[Before-and-after object listings]
-------------------------
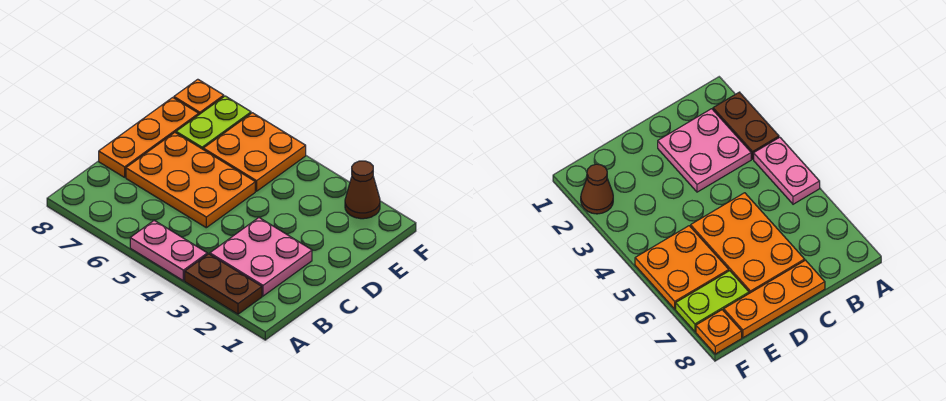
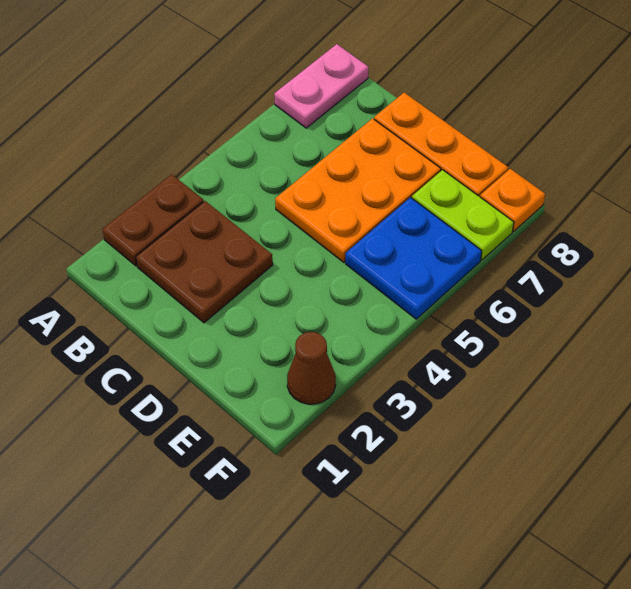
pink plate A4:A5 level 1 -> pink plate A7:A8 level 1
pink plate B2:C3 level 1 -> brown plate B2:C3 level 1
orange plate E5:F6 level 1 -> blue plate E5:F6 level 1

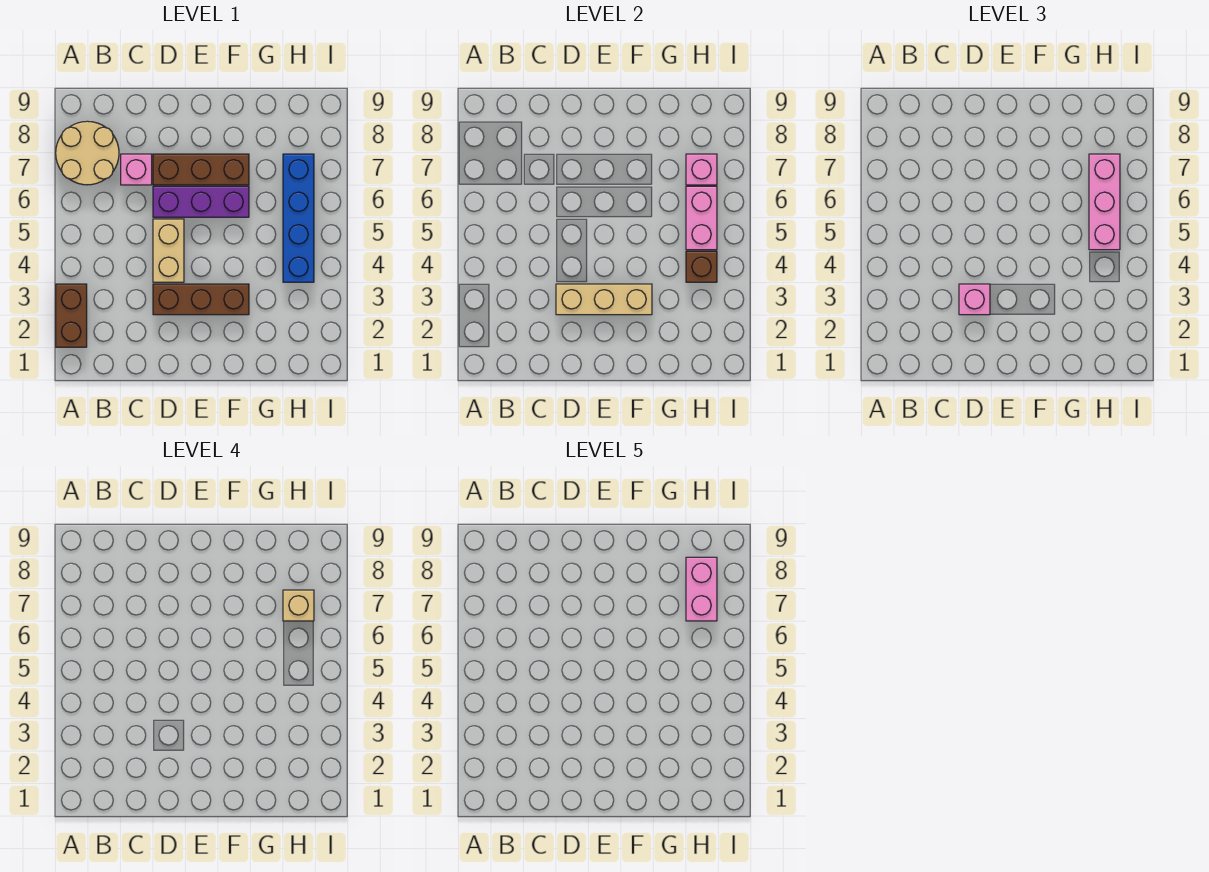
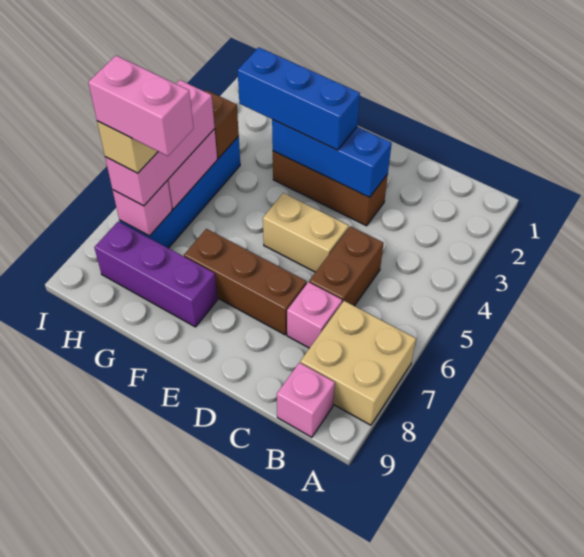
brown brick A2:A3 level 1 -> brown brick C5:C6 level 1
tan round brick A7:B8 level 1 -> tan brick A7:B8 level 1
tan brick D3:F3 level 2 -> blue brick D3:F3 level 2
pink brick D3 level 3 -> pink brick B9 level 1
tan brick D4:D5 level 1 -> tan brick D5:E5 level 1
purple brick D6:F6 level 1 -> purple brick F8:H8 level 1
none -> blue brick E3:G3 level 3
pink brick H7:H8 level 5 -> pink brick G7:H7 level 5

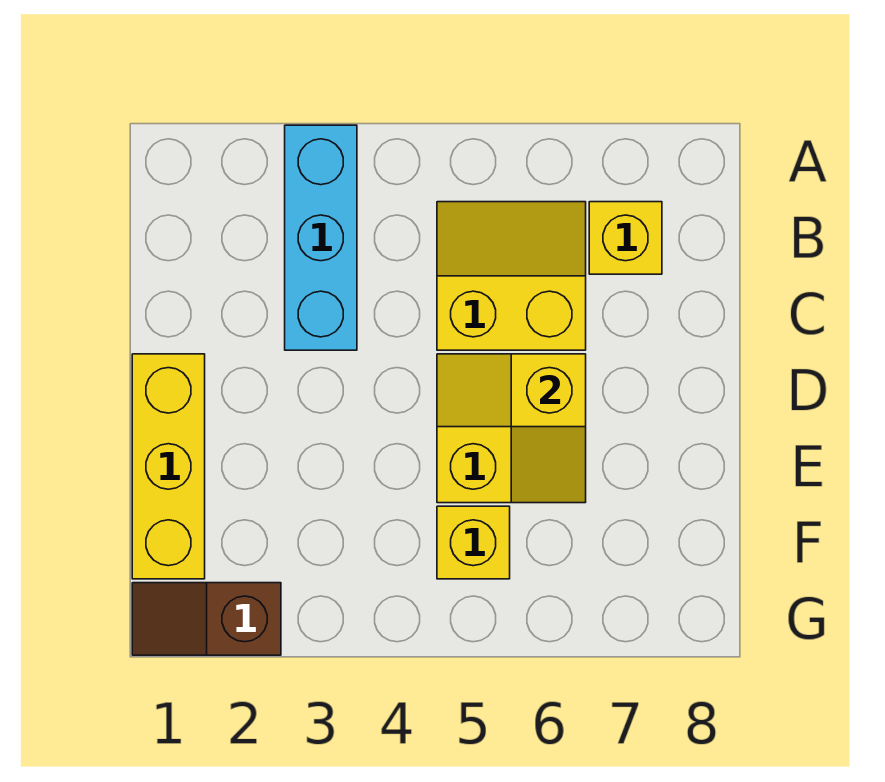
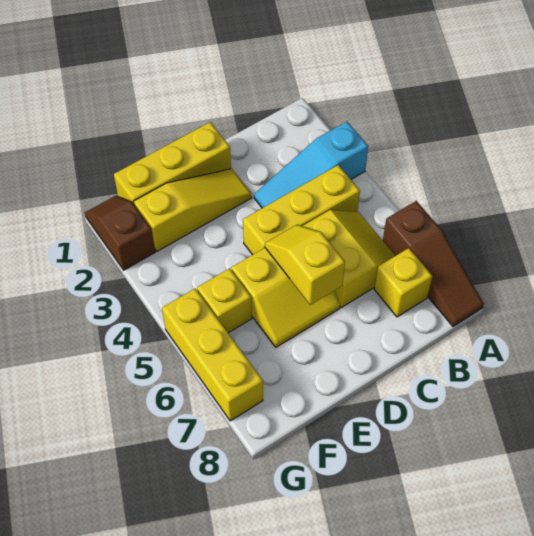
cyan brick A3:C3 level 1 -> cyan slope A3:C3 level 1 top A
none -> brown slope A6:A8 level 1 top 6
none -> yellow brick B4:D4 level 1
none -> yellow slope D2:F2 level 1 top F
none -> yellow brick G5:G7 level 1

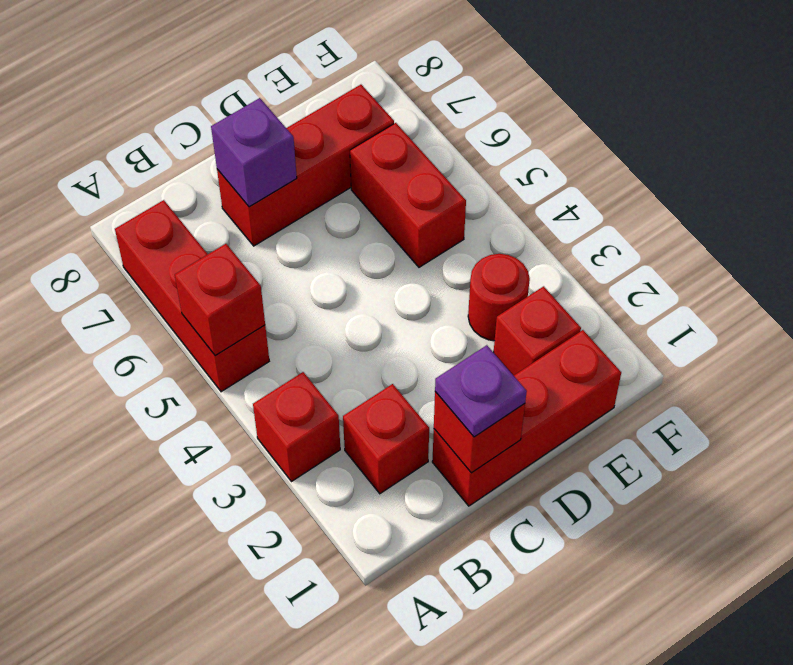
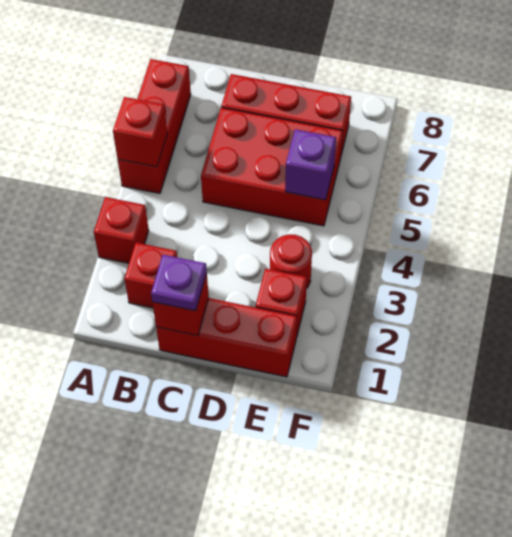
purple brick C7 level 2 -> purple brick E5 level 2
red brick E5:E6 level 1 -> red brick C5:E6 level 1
-------------------------
▶ _Exercise requirements_
In the records above, find the line with "orange plate E5:F6" and the line with "pink brick H7:H8", then restate word for word only those two lines and all lines between, omitting pictures.

▶ _Exercise response_
orange plate E5:F6 level 1 -> blue plate E5:F6 level 1

brown brick A2:A3 level 1 -> brown brick C5:C6 level 1
tan round brick A7:B8 level 1 -> tan brick A7:B8 level 1
tan brick D3:F3 level 2 -> blue brick D3:F3 level 2
pink brick D3 level 3 -> pink brick B9 level 1
tan brick D4:D5 level 1 -> tan brick D5:E5 level 1
purple brick D6:F6 level 1 -> purple brick F8:H8 level 1
none -> blue brick E3:G3 level 3
pink brick H7:H8 level 5 -> pink brick G7:H7 level 5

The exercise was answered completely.